DIRECTIONS -
Please locate each line of the entries below that contains the word "green" and copy those lines.

+ + +

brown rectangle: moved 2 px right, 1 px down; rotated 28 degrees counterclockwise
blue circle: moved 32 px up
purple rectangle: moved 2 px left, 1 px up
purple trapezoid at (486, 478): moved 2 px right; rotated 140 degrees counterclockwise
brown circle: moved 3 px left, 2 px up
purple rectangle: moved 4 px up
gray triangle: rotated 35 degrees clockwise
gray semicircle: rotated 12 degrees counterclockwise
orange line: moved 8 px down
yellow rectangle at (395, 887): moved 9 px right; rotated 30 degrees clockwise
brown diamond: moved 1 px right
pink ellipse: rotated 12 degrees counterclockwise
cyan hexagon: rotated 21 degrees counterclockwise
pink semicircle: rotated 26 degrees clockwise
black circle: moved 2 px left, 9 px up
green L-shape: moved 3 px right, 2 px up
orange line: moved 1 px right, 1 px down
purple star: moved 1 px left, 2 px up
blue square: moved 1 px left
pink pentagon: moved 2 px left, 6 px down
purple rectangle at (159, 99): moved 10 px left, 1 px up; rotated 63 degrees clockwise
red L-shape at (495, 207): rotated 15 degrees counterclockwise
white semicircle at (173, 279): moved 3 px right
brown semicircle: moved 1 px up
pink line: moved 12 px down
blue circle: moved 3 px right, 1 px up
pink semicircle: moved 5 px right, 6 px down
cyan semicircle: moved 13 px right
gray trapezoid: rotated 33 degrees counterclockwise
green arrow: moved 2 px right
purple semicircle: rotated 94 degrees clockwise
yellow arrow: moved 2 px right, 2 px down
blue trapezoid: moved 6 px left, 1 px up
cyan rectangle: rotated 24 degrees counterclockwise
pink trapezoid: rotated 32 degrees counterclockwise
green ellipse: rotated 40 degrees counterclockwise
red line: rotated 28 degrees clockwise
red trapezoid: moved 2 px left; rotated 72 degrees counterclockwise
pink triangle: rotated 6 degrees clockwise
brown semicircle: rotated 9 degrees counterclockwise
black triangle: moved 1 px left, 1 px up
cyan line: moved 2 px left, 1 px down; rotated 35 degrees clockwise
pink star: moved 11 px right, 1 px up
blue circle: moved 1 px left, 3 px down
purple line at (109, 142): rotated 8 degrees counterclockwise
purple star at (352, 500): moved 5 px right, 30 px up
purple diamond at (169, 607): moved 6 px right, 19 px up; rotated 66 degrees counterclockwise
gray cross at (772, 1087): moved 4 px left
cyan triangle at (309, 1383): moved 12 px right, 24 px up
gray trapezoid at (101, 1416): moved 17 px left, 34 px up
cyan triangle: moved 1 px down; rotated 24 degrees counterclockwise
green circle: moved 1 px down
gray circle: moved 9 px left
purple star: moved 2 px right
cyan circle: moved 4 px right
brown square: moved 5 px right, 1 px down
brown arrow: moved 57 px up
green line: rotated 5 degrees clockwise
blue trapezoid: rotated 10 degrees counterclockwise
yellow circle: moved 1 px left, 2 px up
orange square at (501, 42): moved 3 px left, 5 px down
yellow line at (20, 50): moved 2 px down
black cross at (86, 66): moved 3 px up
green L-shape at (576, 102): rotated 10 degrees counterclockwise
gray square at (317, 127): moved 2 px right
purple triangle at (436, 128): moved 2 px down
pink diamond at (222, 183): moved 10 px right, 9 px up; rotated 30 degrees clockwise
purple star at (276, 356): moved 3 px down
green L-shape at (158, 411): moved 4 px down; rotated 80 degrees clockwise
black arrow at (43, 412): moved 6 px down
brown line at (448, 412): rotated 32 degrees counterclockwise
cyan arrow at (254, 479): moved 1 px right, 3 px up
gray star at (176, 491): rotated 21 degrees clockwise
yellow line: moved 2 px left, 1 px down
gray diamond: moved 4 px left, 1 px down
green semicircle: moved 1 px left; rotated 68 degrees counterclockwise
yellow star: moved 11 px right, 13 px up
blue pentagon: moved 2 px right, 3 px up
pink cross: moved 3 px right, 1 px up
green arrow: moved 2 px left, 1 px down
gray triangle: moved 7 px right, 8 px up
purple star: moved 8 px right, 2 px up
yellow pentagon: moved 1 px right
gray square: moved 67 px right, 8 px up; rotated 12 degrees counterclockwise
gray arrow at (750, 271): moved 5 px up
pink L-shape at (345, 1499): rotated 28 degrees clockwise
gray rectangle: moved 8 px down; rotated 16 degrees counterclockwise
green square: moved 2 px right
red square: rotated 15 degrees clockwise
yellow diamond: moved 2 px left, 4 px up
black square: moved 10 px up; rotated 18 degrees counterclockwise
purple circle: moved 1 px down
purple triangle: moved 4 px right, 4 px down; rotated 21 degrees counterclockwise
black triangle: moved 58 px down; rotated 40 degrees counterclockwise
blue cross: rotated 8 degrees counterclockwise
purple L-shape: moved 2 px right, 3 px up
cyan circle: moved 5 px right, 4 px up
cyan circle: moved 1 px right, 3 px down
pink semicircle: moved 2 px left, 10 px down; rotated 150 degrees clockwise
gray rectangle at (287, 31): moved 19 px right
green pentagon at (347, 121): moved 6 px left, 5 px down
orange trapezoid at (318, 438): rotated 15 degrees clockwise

+ + +

RESPONSE TO THE TASK -
green L-shape: moved 3 px right, 2 px up
green arrow: moved 2 px right
green ellipse: rotated 40 degrees counterclockwise
green circle: moved 1 px down
green line: rotated 5 degrees clockwise
green L-shape at (576, 102): rotated 10 degrees counterclockwise
green L-shape at (158, 411): moved 4 px down; rotated 80 degrees clockwise
green semicircle: moved 1 px left; rotated 68 degrees counterclockwise
green arrow: moved 2 px left, 1 px down
green square: moved 2 px right
green pentagon at (347, 121): moved 6 px left, 5 px down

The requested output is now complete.